Assignment. Return the data word for word. Pictures are to be omitted.

Supplied material.
____________________

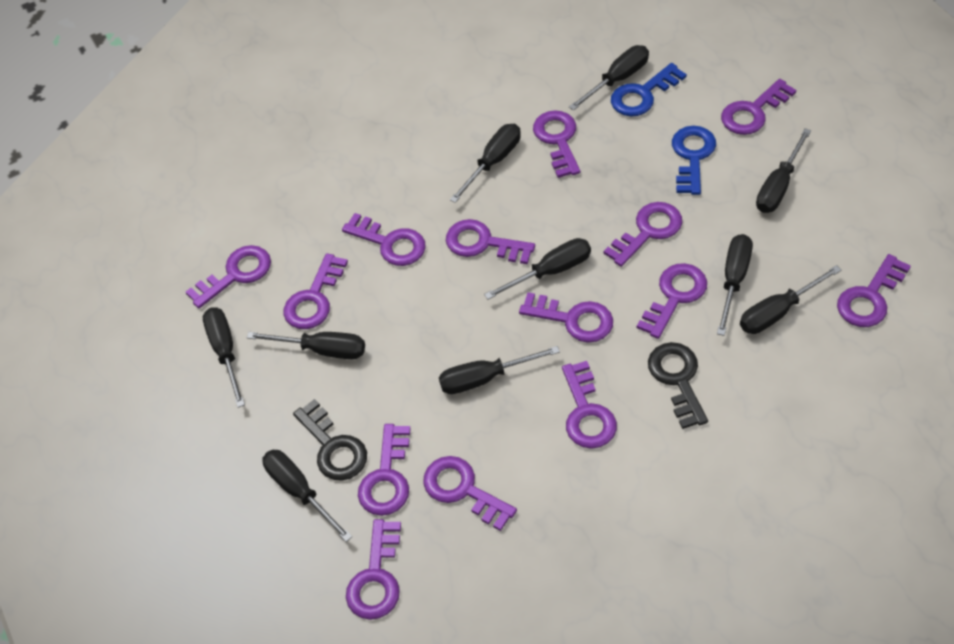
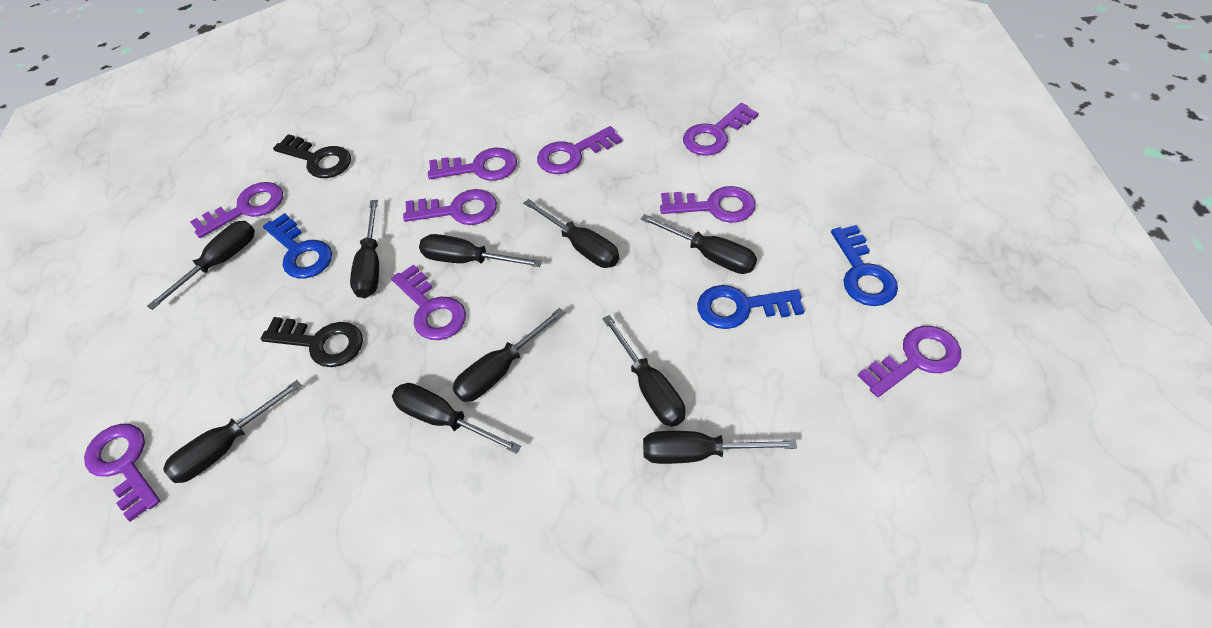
blue key: 2 -> 3
purple key: 14 -> 9

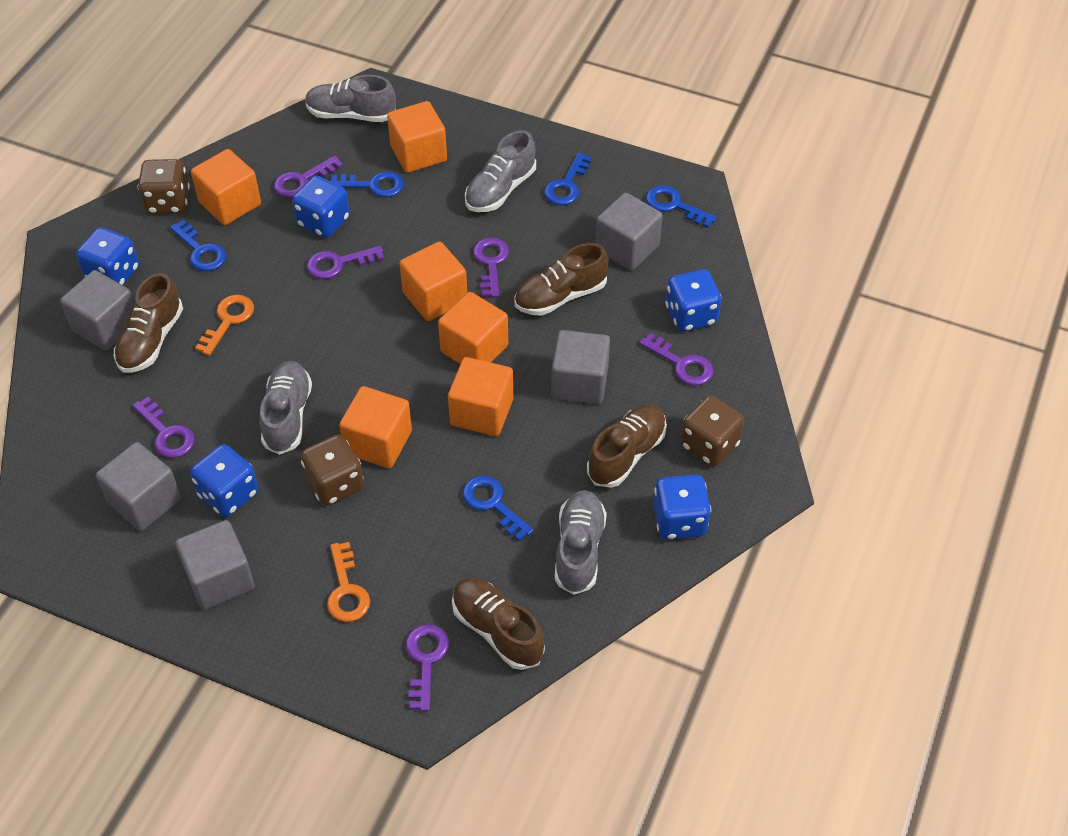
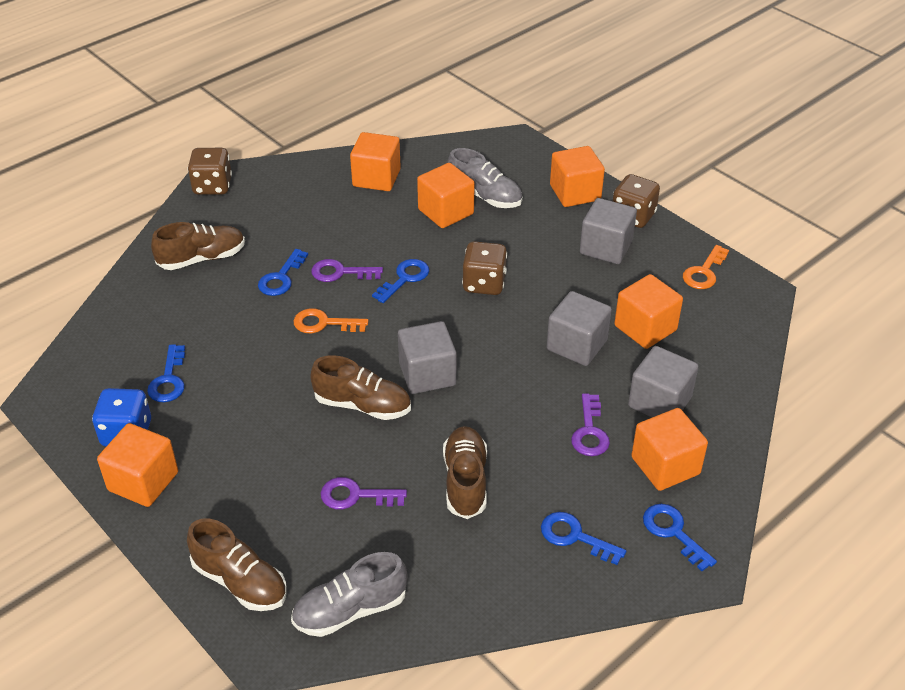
blue dice: 5 -> 1
grey cube: 5 -> 4
grey shoe: 4 -> 2
purple key: 6 -> 3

____________________

Completed exercise.
blue key: 2 -> 3
purple key: 14 -> 9

blue dice: 5 -> 1
grey cube: 5 -> 4
grey shoe: 4 -> 2
purple key: 6 -> 3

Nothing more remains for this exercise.